━━━ Given entries
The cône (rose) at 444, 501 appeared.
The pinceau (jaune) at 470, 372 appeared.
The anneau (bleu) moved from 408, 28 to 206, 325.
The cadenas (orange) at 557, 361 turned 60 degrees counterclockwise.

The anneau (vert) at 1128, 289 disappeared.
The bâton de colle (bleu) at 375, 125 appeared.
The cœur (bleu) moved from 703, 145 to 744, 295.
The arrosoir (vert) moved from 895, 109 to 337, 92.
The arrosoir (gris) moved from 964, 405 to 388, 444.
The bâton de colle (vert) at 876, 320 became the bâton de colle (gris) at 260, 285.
━━━━━━
━━━ Given entries
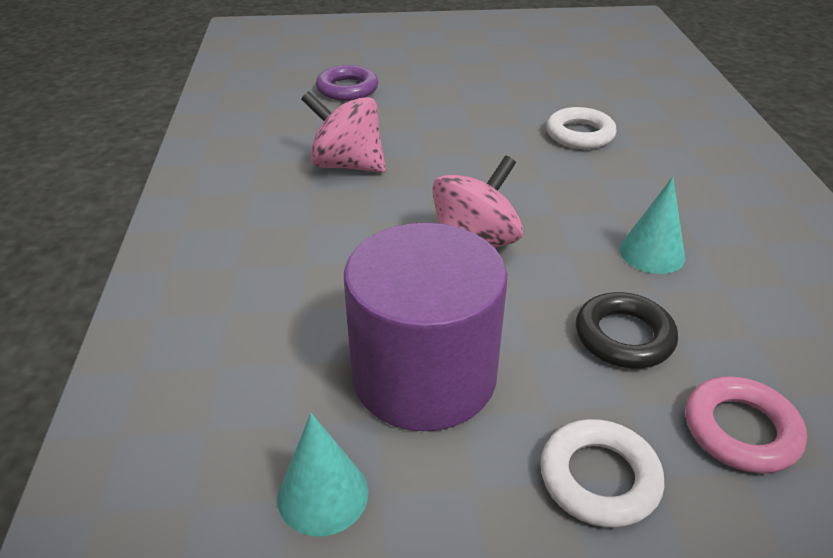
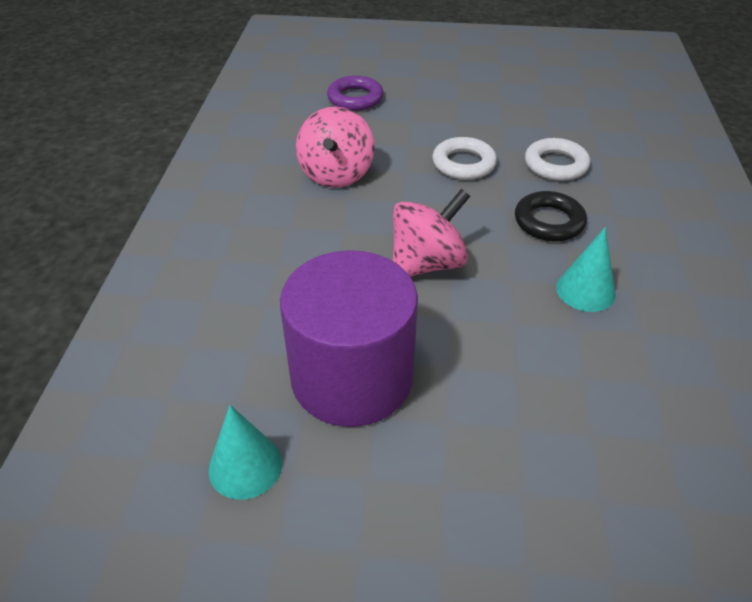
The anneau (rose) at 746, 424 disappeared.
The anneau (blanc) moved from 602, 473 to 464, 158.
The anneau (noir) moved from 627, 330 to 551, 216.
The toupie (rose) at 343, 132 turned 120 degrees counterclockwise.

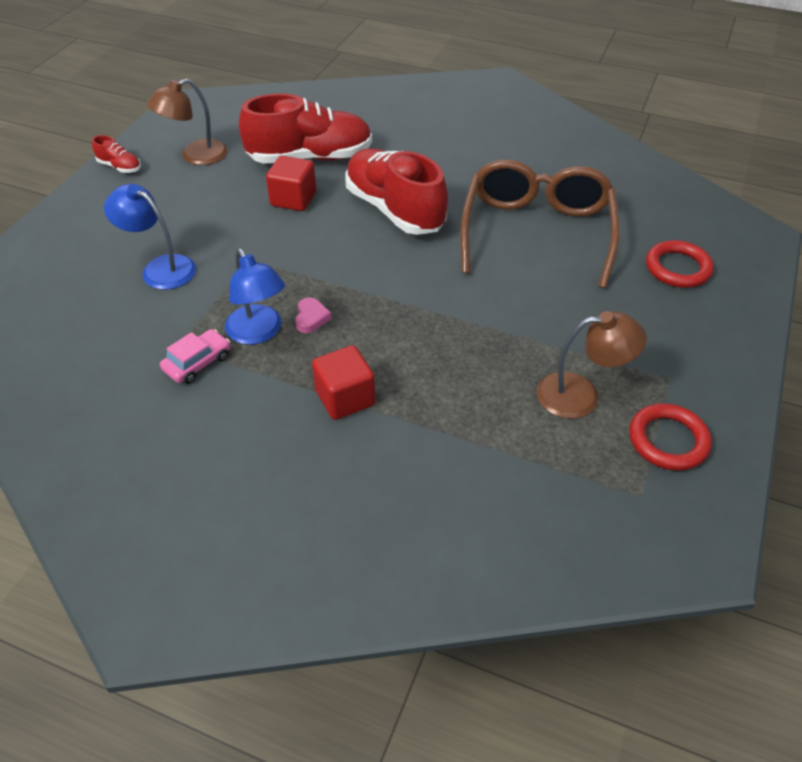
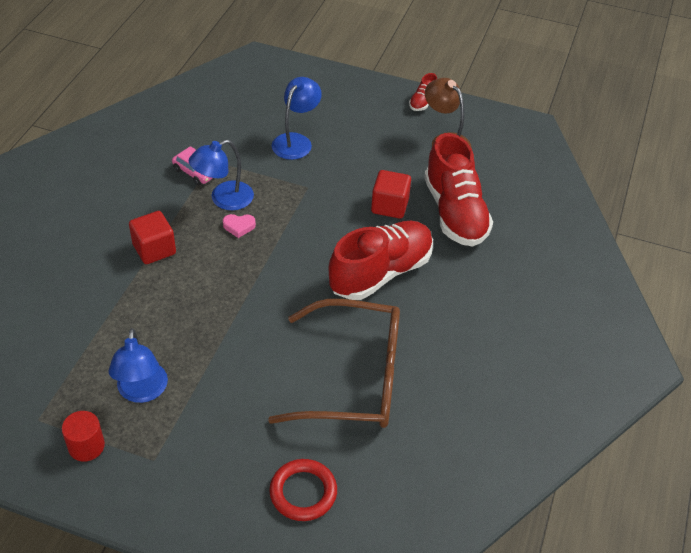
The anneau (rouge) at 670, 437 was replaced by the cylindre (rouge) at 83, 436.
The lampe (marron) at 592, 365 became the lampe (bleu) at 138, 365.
━━━━━━
Work request – Within the material above, the line with "The pinceau (jaune) at 470, 372 appeared." opens the range and the line with "The anneau (bleu)" closes it; reproduce that range word for word.

Answer space –
The pinceau (jaune) at 470, 372 appeared.
The anneau (bleu) moved from 408, 28 to 206, 325.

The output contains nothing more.